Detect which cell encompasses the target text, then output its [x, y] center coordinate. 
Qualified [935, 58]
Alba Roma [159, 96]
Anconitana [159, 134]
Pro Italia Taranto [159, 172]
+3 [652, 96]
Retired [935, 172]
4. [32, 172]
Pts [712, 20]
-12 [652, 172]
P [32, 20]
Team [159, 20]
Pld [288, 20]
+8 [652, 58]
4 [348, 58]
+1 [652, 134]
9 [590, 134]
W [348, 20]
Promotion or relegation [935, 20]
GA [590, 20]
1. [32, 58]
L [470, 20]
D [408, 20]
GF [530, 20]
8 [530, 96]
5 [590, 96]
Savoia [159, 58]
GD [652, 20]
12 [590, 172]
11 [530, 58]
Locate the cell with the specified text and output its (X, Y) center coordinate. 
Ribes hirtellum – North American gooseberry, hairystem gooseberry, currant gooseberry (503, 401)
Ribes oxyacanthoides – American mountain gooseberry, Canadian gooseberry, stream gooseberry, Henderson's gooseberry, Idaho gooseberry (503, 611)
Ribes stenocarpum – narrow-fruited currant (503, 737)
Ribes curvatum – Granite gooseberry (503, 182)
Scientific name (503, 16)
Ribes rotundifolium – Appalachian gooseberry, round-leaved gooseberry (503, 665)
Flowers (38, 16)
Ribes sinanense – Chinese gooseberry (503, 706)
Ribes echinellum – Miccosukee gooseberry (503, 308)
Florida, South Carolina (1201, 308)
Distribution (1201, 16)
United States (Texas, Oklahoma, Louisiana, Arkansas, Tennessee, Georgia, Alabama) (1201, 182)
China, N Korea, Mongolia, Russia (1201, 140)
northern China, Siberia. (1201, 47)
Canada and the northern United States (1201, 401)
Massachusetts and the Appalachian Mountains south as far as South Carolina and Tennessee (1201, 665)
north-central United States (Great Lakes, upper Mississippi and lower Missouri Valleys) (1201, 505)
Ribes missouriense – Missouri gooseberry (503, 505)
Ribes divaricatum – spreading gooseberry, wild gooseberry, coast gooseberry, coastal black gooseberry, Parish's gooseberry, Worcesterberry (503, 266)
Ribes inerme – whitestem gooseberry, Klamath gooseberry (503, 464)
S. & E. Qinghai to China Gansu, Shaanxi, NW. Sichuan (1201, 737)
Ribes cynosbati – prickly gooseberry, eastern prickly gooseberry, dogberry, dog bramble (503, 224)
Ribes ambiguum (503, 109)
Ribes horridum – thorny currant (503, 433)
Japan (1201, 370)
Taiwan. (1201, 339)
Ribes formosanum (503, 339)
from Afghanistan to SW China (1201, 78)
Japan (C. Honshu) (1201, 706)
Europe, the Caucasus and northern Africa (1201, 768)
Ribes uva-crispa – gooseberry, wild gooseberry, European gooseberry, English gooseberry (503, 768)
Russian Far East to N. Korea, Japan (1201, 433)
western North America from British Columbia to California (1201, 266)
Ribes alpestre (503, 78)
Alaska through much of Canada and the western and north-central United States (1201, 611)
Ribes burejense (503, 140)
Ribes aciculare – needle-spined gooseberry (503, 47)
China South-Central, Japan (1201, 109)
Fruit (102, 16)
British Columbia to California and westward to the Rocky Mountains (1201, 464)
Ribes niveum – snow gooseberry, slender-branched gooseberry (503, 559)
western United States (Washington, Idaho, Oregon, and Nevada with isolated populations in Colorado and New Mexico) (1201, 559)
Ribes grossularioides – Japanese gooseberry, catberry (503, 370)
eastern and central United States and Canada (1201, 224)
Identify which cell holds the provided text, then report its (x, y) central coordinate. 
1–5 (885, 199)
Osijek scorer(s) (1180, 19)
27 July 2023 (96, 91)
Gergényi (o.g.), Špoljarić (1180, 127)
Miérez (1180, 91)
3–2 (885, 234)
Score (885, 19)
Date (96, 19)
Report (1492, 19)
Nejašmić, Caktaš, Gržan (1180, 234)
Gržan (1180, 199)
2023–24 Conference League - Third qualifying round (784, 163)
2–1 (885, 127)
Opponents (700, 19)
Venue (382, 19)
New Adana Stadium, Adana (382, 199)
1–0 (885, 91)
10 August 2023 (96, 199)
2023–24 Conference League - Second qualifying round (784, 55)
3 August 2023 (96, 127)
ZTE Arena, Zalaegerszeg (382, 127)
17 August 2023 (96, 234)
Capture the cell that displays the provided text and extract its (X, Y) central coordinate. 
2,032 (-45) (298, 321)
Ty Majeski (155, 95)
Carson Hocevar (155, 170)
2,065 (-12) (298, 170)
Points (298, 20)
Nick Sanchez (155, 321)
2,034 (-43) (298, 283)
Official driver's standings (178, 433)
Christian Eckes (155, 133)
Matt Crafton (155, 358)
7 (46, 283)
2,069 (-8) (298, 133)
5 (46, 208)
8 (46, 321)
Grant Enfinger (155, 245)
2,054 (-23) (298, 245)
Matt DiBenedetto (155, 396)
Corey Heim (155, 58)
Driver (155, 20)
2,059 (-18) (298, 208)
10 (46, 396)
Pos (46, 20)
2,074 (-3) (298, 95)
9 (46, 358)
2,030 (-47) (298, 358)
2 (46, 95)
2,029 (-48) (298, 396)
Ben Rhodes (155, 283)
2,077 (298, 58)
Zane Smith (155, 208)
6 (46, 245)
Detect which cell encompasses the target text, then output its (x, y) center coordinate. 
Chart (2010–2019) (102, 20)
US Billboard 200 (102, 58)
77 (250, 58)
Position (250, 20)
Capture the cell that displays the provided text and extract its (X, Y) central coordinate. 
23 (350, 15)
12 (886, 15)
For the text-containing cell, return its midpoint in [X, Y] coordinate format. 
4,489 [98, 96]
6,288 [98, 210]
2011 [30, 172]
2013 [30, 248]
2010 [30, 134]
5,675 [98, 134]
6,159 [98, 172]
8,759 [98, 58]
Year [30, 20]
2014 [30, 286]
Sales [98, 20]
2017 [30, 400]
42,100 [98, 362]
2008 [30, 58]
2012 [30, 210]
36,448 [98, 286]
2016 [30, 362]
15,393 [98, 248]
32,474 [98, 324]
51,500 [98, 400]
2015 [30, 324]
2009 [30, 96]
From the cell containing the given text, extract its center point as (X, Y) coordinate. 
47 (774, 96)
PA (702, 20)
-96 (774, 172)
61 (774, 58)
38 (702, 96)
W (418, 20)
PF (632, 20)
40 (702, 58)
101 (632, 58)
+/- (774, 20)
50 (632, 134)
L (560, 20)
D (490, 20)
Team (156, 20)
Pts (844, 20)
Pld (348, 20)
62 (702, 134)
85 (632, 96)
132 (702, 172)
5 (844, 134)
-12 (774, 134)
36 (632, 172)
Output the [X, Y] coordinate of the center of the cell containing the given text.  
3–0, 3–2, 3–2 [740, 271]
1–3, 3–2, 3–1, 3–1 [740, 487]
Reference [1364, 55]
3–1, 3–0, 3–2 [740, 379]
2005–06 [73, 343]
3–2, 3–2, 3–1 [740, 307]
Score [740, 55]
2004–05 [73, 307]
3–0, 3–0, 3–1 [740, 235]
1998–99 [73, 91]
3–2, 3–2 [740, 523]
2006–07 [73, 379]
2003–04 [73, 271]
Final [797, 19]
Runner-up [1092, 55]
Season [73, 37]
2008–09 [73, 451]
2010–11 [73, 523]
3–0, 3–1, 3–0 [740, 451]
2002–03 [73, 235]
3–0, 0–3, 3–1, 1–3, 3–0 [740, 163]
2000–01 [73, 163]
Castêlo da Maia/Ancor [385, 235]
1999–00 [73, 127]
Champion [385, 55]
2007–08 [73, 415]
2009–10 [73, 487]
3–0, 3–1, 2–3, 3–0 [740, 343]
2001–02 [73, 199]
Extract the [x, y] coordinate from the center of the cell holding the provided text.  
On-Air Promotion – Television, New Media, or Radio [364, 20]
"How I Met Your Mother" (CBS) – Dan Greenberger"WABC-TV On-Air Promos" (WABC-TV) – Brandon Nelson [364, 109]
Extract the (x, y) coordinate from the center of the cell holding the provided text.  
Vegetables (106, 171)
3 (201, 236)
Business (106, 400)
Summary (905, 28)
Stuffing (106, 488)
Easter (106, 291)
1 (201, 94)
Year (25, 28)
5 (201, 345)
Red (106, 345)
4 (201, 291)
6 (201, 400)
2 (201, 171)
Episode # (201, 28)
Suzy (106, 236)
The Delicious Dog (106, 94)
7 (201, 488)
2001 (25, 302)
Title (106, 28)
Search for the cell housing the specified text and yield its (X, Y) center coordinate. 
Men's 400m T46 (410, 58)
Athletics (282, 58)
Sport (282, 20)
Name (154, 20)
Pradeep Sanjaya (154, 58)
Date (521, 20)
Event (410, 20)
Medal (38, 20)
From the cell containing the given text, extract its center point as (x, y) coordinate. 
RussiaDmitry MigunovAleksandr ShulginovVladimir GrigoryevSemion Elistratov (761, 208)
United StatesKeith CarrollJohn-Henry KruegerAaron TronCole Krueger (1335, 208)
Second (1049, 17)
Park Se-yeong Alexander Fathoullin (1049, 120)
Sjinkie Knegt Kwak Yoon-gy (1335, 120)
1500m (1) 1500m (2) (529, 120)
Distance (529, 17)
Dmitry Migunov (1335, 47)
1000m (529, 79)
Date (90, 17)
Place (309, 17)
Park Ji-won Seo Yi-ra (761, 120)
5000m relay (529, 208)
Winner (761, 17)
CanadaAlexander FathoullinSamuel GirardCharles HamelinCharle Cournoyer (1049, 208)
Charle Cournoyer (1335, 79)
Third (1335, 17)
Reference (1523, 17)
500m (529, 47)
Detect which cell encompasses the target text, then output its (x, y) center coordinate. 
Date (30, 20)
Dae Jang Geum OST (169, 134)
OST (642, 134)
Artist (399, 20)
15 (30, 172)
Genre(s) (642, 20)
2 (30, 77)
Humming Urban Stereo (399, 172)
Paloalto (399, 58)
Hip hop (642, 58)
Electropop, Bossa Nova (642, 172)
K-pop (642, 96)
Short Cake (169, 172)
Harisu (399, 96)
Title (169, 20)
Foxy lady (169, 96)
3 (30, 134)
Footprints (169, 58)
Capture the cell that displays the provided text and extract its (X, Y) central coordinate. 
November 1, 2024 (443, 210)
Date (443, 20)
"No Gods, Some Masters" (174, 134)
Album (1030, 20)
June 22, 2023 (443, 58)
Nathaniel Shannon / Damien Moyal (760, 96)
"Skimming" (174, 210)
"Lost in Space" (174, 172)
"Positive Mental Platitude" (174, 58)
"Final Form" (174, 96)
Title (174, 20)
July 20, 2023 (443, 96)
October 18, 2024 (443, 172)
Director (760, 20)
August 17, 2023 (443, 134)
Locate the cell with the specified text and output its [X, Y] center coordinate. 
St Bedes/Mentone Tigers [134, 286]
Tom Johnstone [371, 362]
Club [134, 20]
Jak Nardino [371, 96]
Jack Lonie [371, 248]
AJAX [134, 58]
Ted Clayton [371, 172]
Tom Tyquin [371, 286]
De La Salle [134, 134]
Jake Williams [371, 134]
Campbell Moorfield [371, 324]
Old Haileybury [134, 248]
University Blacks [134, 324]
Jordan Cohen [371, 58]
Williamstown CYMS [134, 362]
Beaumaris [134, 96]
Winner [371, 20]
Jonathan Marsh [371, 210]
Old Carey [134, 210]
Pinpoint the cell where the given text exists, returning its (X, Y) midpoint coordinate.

## Required work
Rewrite the stretch from the start of the records through the line containing "11 [530, 58]", with "Retired" changed to "Withdrawn" and every other detail left as it is.

## Task result
Detect which cell encompasses the target text, then output its [x, y] center coordinate. 
Qualified [935, 58]
Alba Roma [159, 96]
Anconitana [159, 134]
Pro Italia Taranto [159, 172]
+3 [652, 96]
Withdrawn [935, 172]
4. [32, 172]
Pts [712, 20]
-12 [652, 172]
P [32, 20]
Team [159, 20]
Pld [288, 20]
+8 [652, 58]
4 [348, 58]
+1 [652, 134]
9 [590, 134]
W [348, 20]
Promotion or relegation [935, 20]
GA [590, 20]
1. [32, 58]
L [470, 20]
D [408, 20]
GF [530, 20]
8 [530, 96]
5 [590, 96]
Savoia [159, 58]
GD [652, 20]
12 [590, 172]
11 [530, 58]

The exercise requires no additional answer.